» **Exercise description**
Let the output be exactly the lines from the one containing "(396, 110) = (517, 136): orange" through the end of the records below, both included.
++++ Exercise data ++++
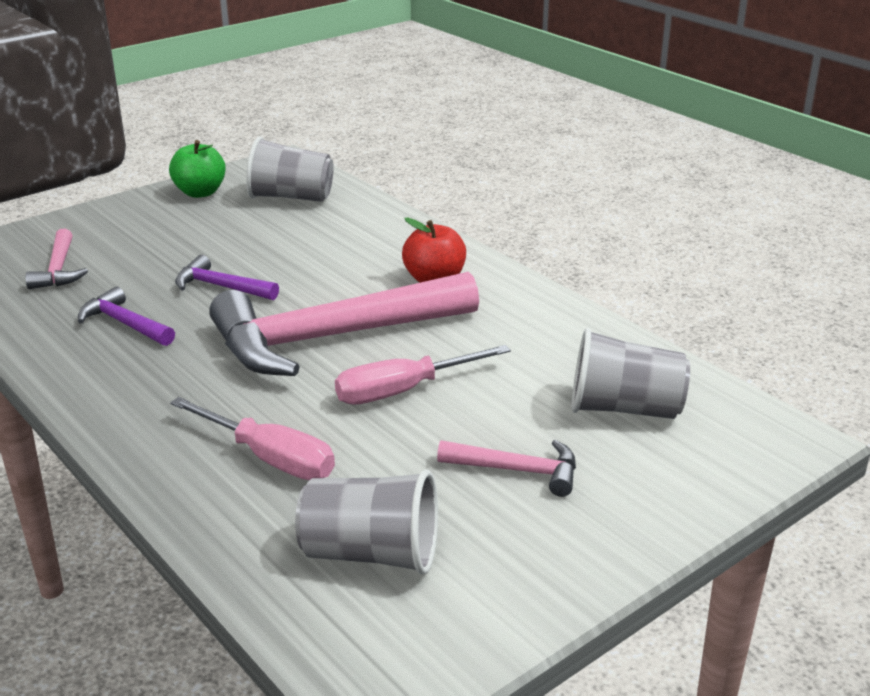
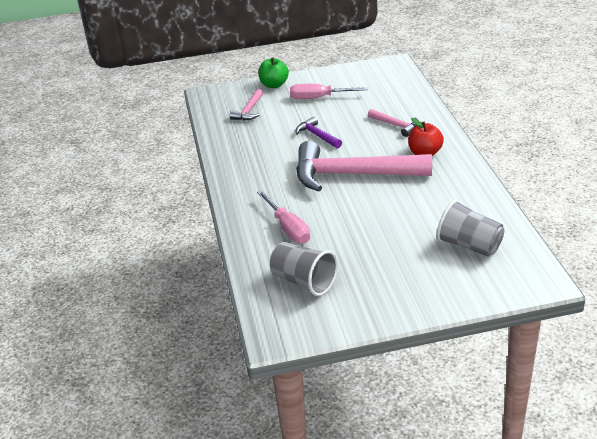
camera: 30 degrees right, 5 degrees up
(124, 323) = (263, 146): purple hammer -> none
(200, 192) = (339, 77): green apple -> green apple (274, 85)
(291, 197) = (383, 88): grey cup -> none
(403, 391) = (368, 210): pink screwdriver -> pink screwdriver (319, 98)
(518, 471) = (393, 262): pink hammer -> pink hammer (396, 125)

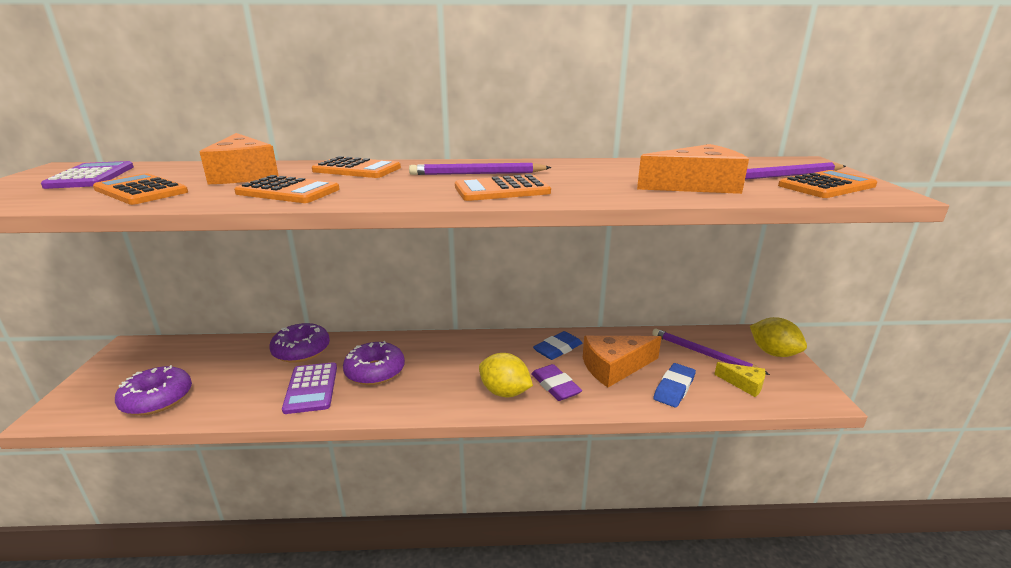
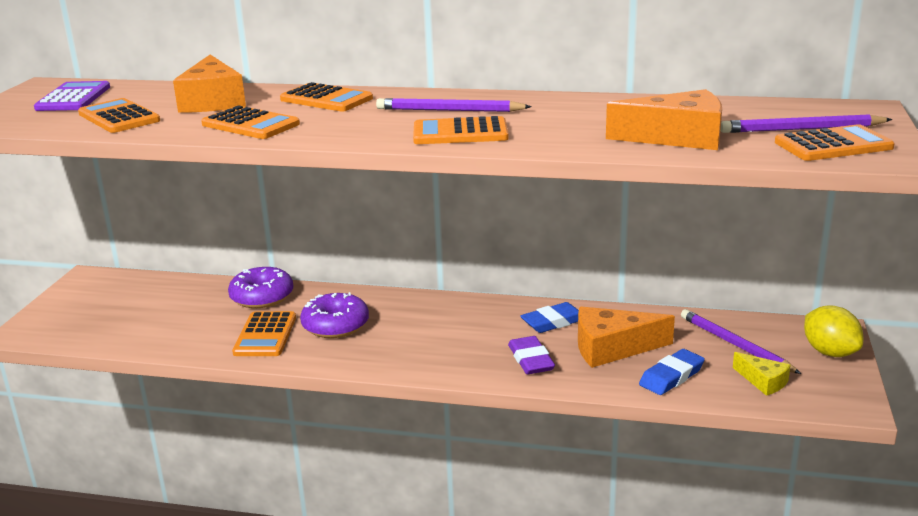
camera: 15 degrees right, 0 degrees up
(157, 399) = (115, 329): purple donut -> none
(311, 388) = (265, 335): purple calculator -> orange calculator
(504, 392) = (470, 360): yellow lemon -> none

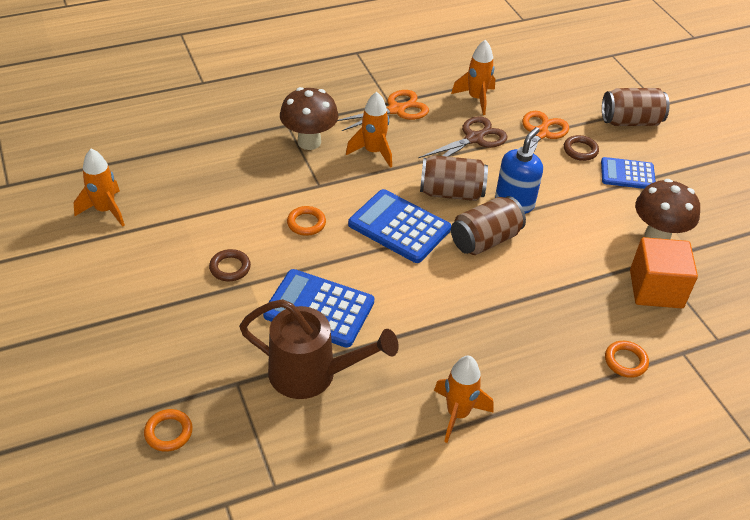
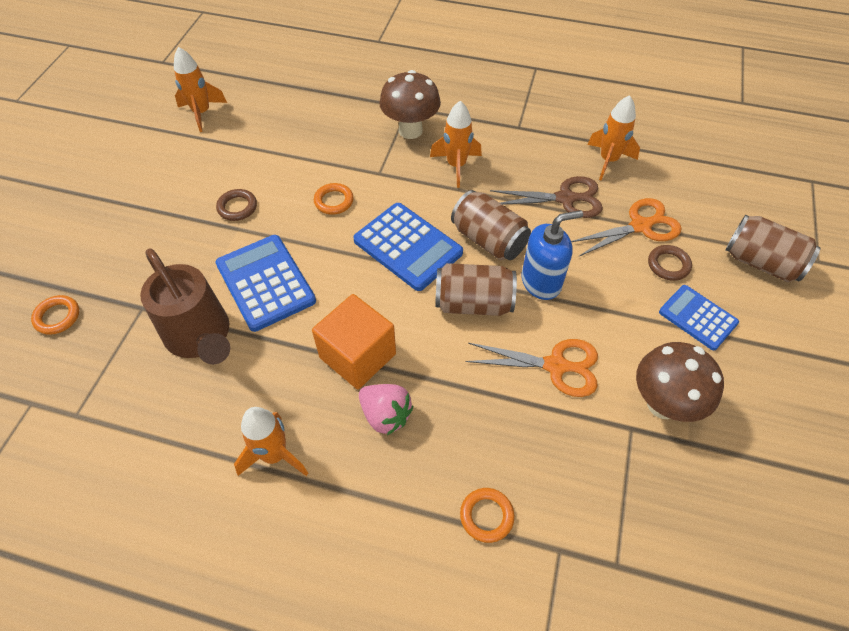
camera: 40 degrees right, 10 degrees up
(396, 110) = (517, 136): orange scissors -> orange scissors (555, 366)
(399, 227) = (408, 247): blue calculator -> blue calculator turned 150 degrees clockwise
(503, 343) = (385, 415): none -> pink strawberry
(656, 289) = (601, 460): orange cube -> orange cube (358, 356)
++++
» **Result of the exercise**
(396, 110) = (517, 136): orange scissors -> orange scissors (555, 366)
(399, 227) = (408, 247): blue calculator -> blue calculator turned 150 degrees clockwise
(503, 343) = (385, 415): none -> pink strawberry
(656, 289) = (601, 460): orange cube -> orange cube (358, 356)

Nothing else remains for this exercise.